# Work required
Below is a set of records; reproduce them exactly without their pictures.

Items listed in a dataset
- Opening Delimiter -

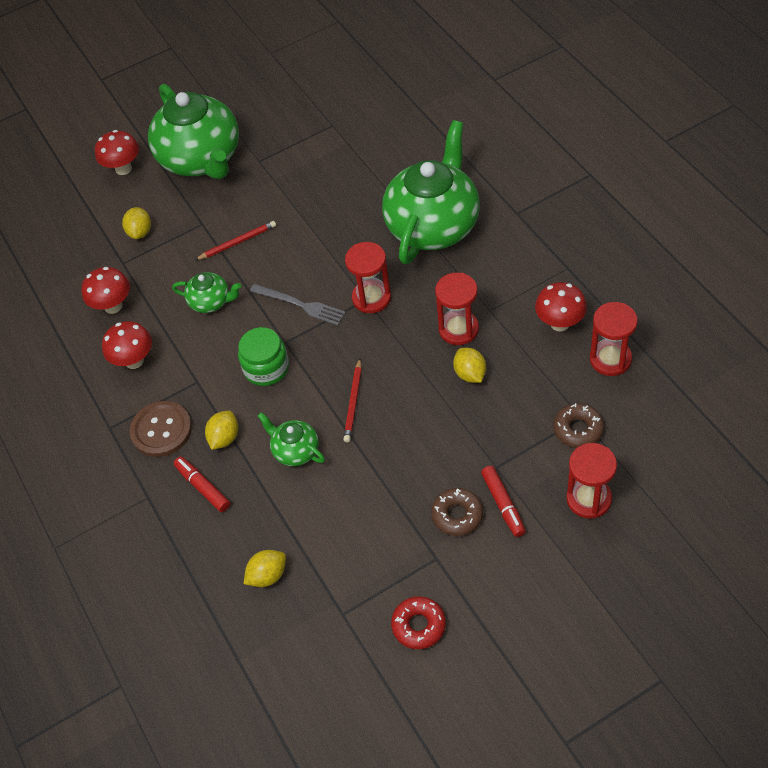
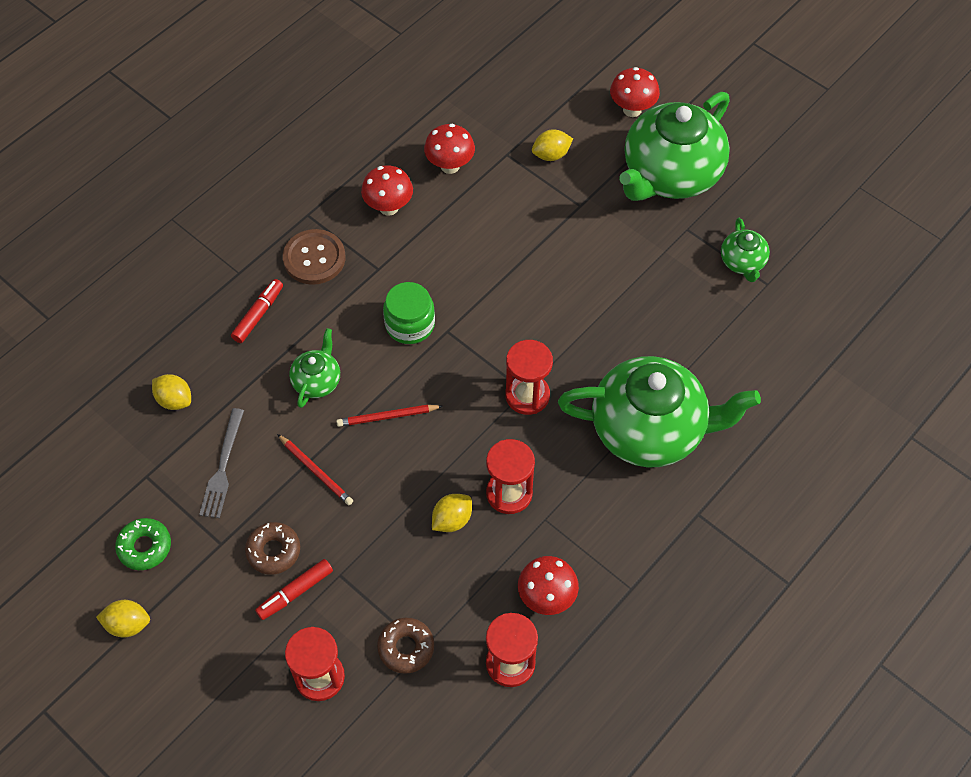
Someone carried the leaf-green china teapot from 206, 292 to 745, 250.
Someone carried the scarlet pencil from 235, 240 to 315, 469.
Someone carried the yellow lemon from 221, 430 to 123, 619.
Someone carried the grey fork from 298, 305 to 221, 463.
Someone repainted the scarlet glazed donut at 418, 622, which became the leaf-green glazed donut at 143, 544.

- Closing Delimiter -

# Result of the exercise
Someone carried the leaf-green china teapot from 206, 292 to 745, 250.
Someone carried the scarlet pencil from 235, 240 to 315, 469.
Someone carried the yellow lemon from 221, 430 to 123, 619.
Someone carried the grey fork from 298, 305 to 221, 463.
Someone repainted the scarlet glazed donut at 418, 622, which became the leaf-green glazed donut at 143, 544.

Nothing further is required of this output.